# Given entries
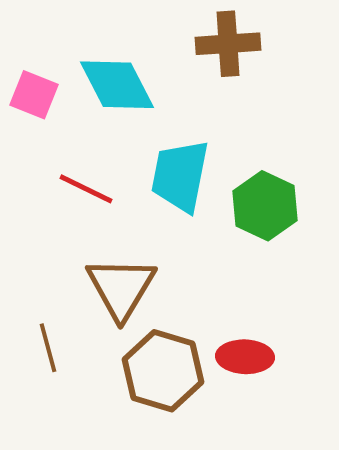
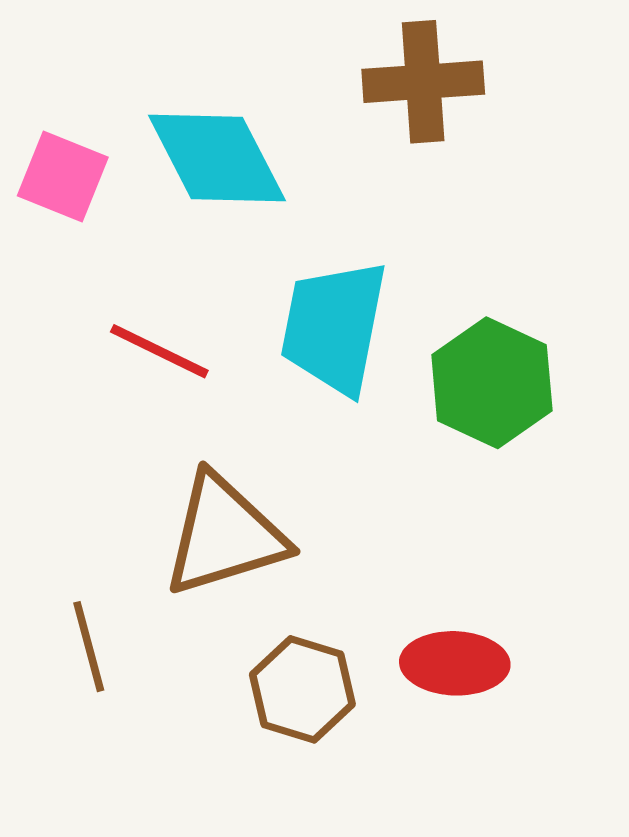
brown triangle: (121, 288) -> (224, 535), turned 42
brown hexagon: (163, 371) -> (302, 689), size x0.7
==
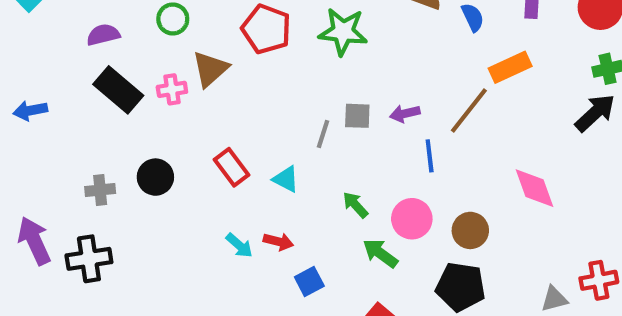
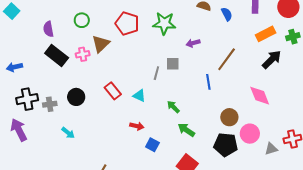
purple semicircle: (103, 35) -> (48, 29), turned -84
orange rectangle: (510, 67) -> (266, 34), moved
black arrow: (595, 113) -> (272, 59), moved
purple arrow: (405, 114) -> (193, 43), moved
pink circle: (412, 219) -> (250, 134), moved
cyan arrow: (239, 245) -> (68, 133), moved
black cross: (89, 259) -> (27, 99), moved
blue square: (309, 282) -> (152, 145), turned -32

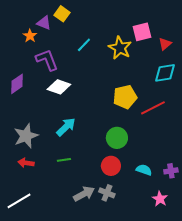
---
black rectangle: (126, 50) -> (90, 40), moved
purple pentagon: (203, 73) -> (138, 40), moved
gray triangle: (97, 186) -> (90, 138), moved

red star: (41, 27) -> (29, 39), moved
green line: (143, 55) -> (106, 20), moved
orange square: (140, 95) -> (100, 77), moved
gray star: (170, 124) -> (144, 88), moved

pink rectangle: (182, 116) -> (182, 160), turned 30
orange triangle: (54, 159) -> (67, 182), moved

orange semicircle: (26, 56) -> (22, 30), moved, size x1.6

# Try it
Wherever a line in the data above holds the word "triangle", copy that line.

# Solution for this task
brown triangle: (121, 288) -> (224, 535), turned 42
gray triangle: (97, 186) -> (90, 138), moved
orange triangle: (54, 159) -> (67, 182), moved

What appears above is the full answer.